> **WHAT THE EXERCISE ASKS**:
The answer is a single number: the count of lines below in which the word "minus" appears.

BEGIN

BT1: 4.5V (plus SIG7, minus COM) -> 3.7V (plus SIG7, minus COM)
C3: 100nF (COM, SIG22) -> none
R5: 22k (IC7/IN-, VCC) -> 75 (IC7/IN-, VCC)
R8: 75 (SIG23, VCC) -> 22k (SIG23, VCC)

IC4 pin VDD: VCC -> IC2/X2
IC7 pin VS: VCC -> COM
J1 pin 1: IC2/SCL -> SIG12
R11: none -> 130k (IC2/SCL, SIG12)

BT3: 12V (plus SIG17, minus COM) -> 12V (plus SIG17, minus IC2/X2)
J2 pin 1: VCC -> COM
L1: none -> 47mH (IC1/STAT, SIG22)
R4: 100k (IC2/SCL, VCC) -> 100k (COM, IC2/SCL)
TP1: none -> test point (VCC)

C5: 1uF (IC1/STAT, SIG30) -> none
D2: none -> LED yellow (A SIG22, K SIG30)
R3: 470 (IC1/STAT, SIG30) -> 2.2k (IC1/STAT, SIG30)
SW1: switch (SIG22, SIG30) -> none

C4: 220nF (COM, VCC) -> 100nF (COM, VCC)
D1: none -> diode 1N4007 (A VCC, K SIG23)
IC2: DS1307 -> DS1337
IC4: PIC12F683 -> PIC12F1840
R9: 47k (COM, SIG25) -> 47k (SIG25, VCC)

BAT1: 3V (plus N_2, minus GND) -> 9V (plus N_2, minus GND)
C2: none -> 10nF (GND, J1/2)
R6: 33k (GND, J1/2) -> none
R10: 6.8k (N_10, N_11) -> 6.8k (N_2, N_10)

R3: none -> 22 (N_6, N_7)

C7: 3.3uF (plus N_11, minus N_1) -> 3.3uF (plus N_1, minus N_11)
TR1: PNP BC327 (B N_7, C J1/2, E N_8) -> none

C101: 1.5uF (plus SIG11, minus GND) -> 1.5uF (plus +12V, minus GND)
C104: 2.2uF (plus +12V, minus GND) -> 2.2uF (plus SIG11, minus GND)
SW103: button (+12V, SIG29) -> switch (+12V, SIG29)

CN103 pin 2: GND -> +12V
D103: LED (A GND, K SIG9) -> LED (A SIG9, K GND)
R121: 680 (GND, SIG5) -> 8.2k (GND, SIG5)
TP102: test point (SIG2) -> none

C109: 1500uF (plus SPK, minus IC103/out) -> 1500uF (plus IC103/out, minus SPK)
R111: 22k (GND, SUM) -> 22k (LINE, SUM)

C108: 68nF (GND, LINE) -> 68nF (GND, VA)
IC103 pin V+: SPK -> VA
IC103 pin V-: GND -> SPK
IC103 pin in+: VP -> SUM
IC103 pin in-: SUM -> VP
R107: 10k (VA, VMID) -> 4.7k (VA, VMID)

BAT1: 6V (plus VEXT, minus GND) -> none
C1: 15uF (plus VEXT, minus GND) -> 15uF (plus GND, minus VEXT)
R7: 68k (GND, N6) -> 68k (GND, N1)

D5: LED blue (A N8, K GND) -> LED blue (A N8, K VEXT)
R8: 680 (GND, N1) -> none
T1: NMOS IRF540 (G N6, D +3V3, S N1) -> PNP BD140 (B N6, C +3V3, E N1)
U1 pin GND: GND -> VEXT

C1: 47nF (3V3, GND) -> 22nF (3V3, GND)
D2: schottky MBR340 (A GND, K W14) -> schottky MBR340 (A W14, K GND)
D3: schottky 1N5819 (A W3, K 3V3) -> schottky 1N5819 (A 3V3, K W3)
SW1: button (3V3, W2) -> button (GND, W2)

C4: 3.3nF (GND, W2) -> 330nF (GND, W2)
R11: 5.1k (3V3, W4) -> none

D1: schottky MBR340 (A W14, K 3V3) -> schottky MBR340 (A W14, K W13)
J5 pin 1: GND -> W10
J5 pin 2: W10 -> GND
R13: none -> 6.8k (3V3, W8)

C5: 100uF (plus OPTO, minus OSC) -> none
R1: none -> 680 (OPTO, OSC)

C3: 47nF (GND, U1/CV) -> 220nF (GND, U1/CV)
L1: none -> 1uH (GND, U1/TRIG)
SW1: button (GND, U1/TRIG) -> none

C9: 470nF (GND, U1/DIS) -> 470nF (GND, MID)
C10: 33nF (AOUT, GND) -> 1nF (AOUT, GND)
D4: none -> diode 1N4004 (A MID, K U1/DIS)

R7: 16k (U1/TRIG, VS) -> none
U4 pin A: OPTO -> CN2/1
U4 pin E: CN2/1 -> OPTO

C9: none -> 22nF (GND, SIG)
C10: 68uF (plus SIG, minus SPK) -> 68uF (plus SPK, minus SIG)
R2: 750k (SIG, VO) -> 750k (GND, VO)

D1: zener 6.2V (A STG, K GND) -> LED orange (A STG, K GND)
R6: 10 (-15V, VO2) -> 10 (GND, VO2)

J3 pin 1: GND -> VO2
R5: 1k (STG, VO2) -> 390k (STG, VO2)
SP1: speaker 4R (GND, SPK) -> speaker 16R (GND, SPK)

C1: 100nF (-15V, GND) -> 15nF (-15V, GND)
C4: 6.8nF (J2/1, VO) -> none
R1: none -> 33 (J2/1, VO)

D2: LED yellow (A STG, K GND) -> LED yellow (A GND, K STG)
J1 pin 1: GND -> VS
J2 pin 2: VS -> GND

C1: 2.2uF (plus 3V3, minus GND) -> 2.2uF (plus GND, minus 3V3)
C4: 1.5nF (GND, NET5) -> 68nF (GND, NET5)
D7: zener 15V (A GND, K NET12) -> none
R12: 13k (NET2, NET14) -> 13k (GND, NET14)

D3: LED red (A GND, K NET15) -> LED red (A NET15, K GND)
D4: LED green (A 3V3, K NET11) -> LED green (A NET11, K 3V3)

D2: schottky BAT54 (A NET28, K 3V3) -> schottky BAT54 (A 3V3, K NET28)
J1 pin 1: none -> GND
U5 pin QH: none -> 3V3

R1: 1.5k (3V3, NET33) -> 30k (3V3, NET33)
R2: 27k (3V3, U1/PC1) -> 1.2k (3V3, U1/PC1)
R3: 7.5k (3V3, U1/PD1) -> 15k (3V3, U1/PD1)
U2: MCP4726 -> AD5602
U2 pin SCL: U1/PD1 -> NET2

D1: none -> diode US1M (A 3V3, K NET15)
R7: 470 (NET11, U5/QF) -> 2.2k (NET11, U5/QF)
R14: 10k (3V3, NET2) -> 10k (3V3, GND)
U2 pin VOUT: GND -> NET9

END

> **OUTPUT OF THE TASK**:
12